● Work item
Please write out every entry below exactly, leaving out any pictures.

Shape state change listings:
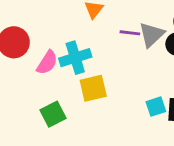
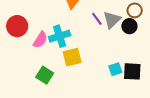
purple line: (130, 33) -> (97, 19), turned 48
green square: (53, 114) -> (45, 75), turned -30

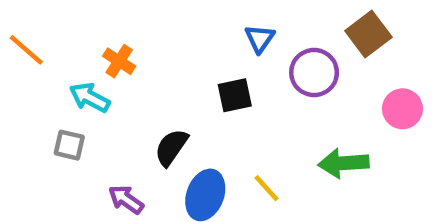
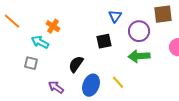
brown square: (368, 34) -> (163, 14), turned 30
green arrow: (344, 163) -> (139, 56), moved

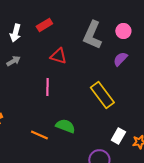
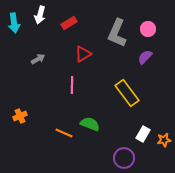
white arrow: (15, 33) -> (40, 15), moved
red triangle: (58, 56) -> (83, 54), turned -48

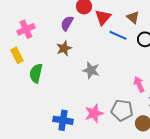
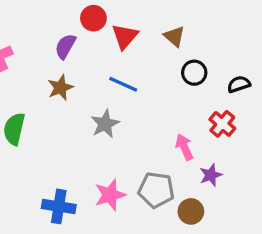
blue line: (118, 35) -> (123, 84), moved
gray star: (91, 70) -> (105, 124), turned 30

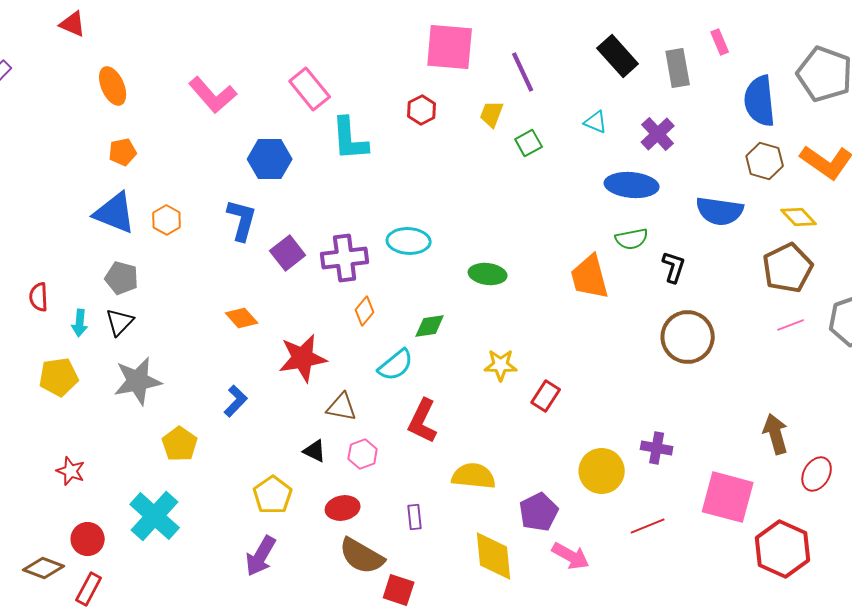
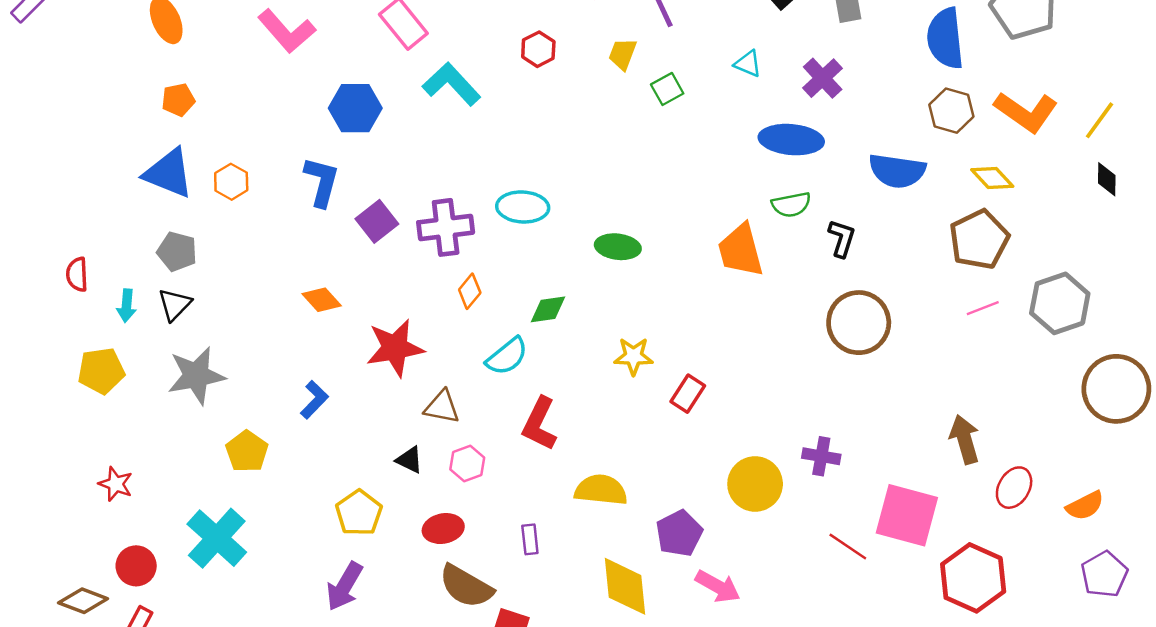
cyan L-shape: (350, 139) -> (452, 84), turned 141
red line: (648, 526) -> (848, 547), moved, turned 56

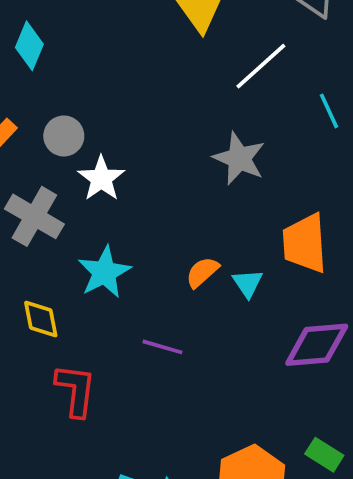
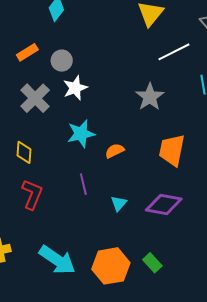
cyan star: (104, 272) -> (81, 134), moved
cyan triangle: (248, 283) -> (119, 203), moved
purple line: (162, 347) -> (83, 184), turned 45

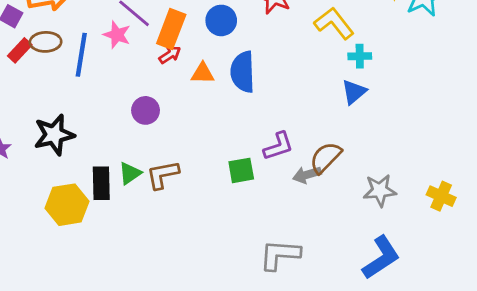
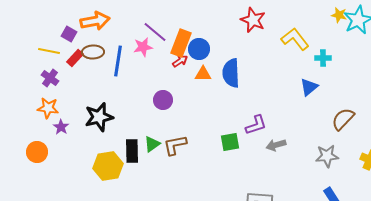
blue circle: (221, 20) -> (199, 49), moved
pink star: (117, 35) -> (143, 47), turned -30
cyan cross: (360, 56) -> (323, 58), moved
brown semicircle: (325, 158) -> (343, 119), moved

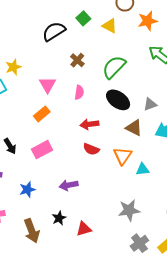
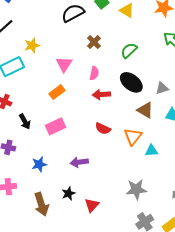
green semicircle: (114, 67) -> (129, 50), size x0.7
red arrow: (89, 124) -> (101, 95), moved
red triangle: (84, 229) -> (92, 205), turned -35

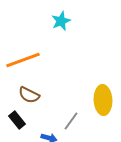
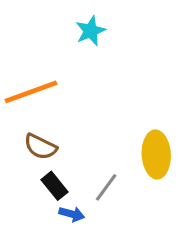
black rectangle: (17, 120) -> (55, 186), moved

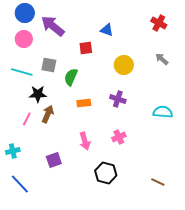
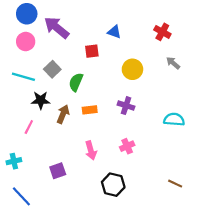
red cross: (159, 23) -> (162, 32), moved
gray square: (49, 65) -> (52, 69), turned 35
brown arrow: (48, 114) -> (63, 114), moved
brown line: (158, 182) -> (175, 184), moved

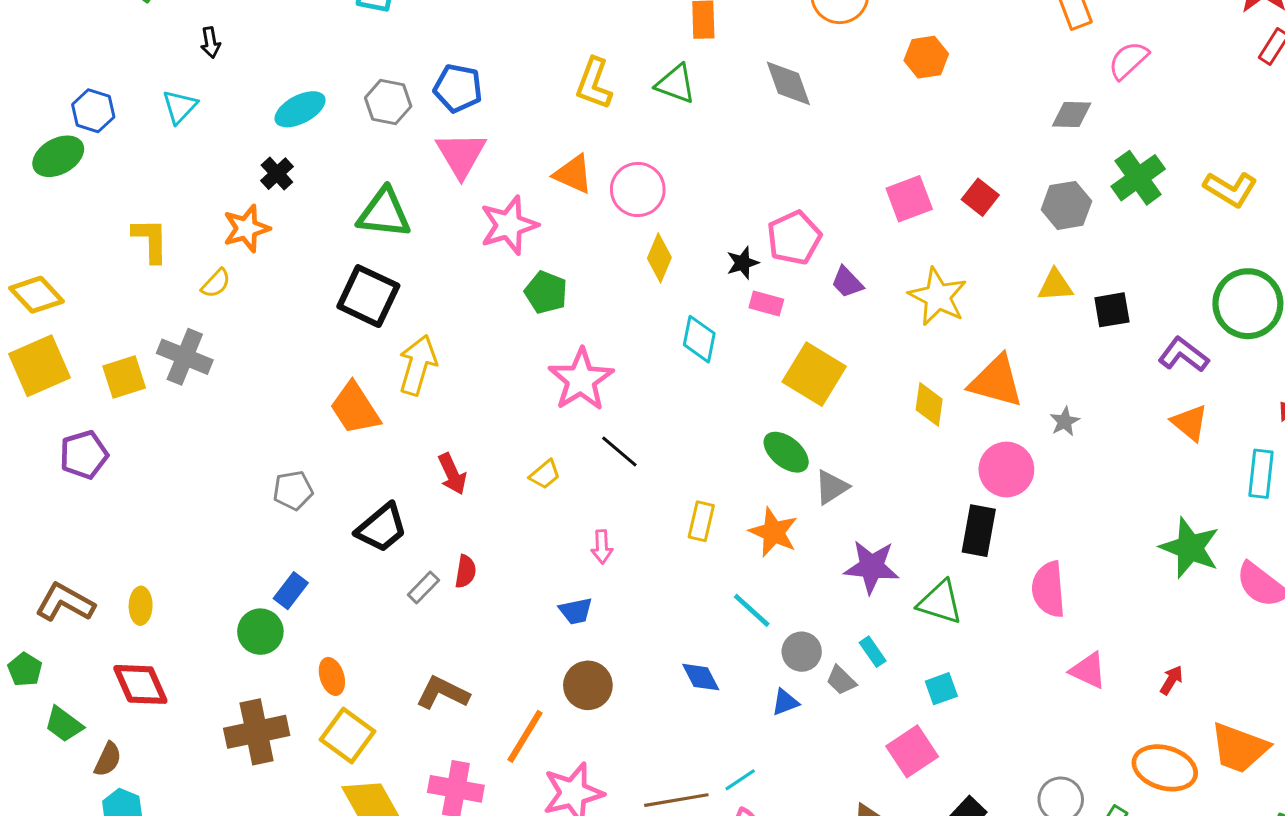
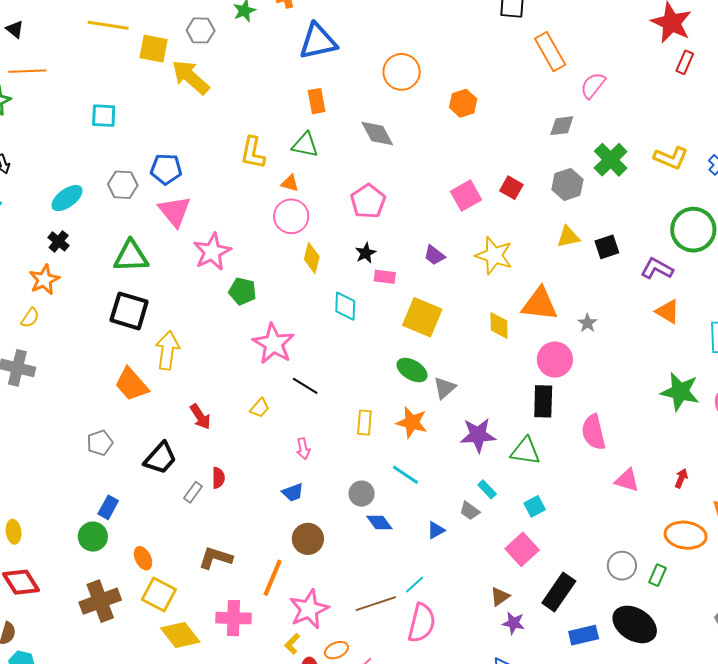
orange triangle: (573, 174) -> (290, 183), moved, size x0.7
pink pentagon: (794, 238) -> (368, 201), moved
gray circle: (802, 652) -> (362, 494), moved

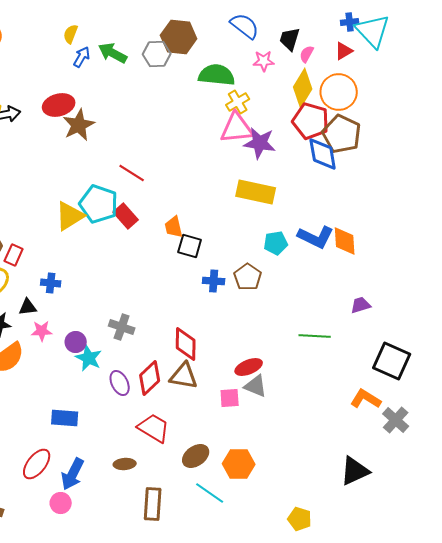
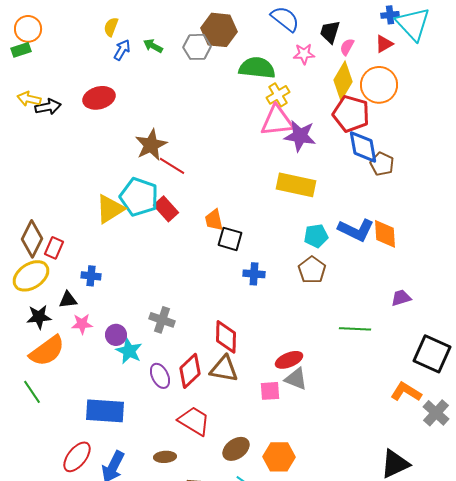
green arrow: (113, 53) -> (153, 46), size x0.7
brown star: (79, 125) -> (151, 145), moved
brown pentagon: (342, 134) -> (382, 164), moved, size x0.6
brown pentagon: (248, 277) -> (312, 270), moved
blue rectangle: (65, 418) -> (105, 411), size x1.4

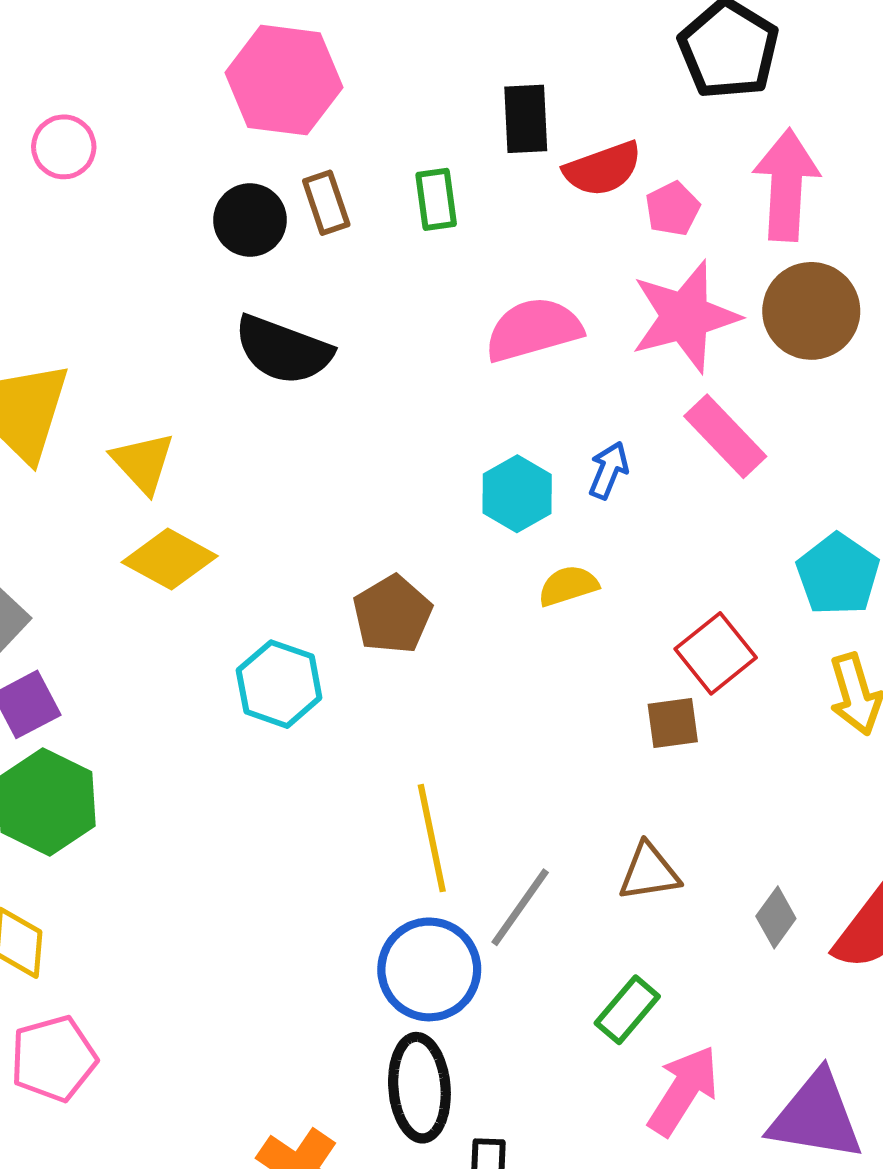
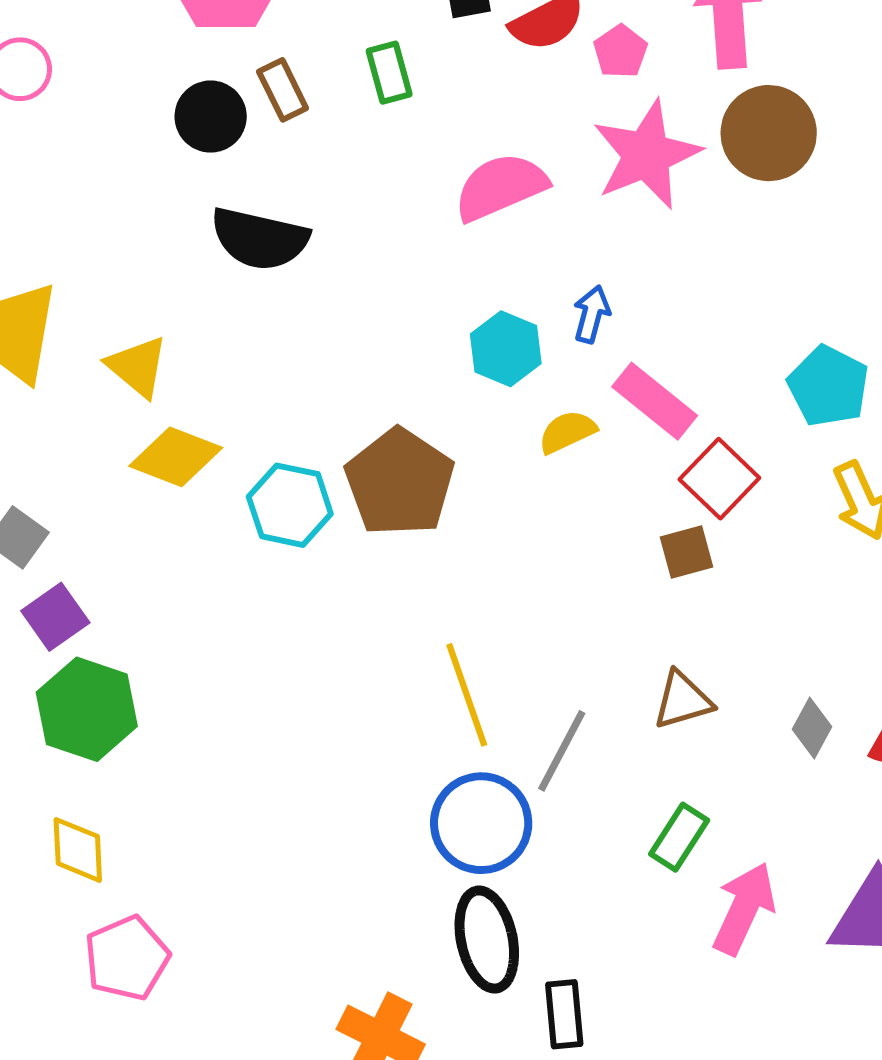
pink rectangle: (725, 436) -> (655, 401), moved
brown pentagon: (392, 614) -> (400, 482), size x1.4
cyan hexagon: (279, 684) -> (290, 505), moved

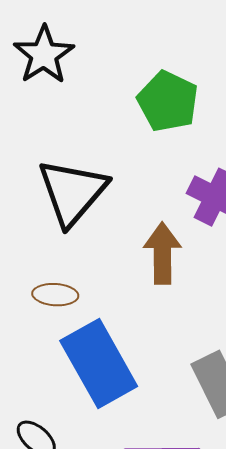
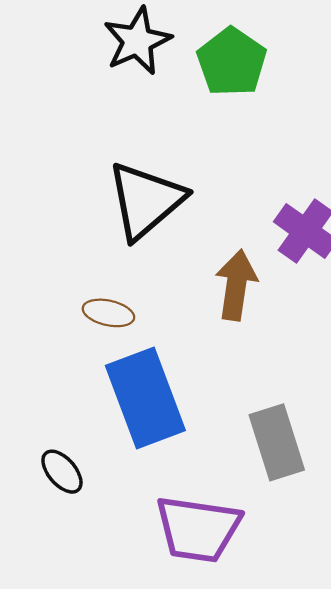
green pentagon: (168, 101) -> (232, 62), moved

● Solution to this exercise
purple line: (130, 33) -> (97, 19), turned 48
green square: (53, 114) -> (45, 75), turned -30

brown square: (368, 34) -> (163, 14), turned 30
green arrow: (344, 163) -> (139, 56), moved

white arrow: (15, 33) -> (40, 15), moved
red triangle: (58, 56) -> (83, 54), turned -48

blue line: (118, 35) -> (123, 84), moved
gray star: (91, 70) -> (105, 124), turned 30

cyan L-shape: (350, 139) -> (452, 84), turned 141
red line: (648, 526) -> (848, 547), moved, turned 56

cyan star: (104, 272) -> (81, 134), moved
cyan triangle: (248, 283) -> (119, 203), moved
purple line: (162, 347) -> (83, 184), turned 45

blue circle: (221, 20) -> (199, 49), moved
pink star: (117, 35) -> (143, 47), turned -30
cyan cross: (360, 56) -> (323, 58), moved
brown semicircle: (325, 158) -> (343, 119), moved

green semicircle: (114, 67) -> (129, 50), size x0.7
red arrow: (89, 124) -> (101, 95), moved
red triangle: (84, 229) -> (92, 205), turned -35

black rectangle: (17, 120) -> (55, 186), moved

red cross: (159, 23) -> (162, 32), moved
gray square: (49, 65) -> (52, 69), turned 35
brown arrow: (48, 114) -> (63, 114), moved
brown line: (158, 182) -> (175, 184), moved

orange triangle: (573, 174) -> (290, 183), moved, size x0.7
pink pentagon: (794, 238) -> (368, 201), moved
gray circle: (802, 652) -> (362, 494), moved

green arrow: (113, 53) -> (153, 46), size x0.7
brown star: (79, 125) -> (151, 145), moved
brown pentagon: (342, 134) -> (382, 164), moved, size x0.6
brown pentagon: (248, 277) -> (312, 270), moved
blue rectangle: (65, 418) -> (105, 411), size x1.4

pink rectangle: (725, 436) -> (655, 401), moved
brown pentagon: (392, 614) -> (400, 482), size x1.4
cyan hexagon: (279, 684) -> (290, 505), moved

green pentagon: (168, 101) -> (232, 62), moved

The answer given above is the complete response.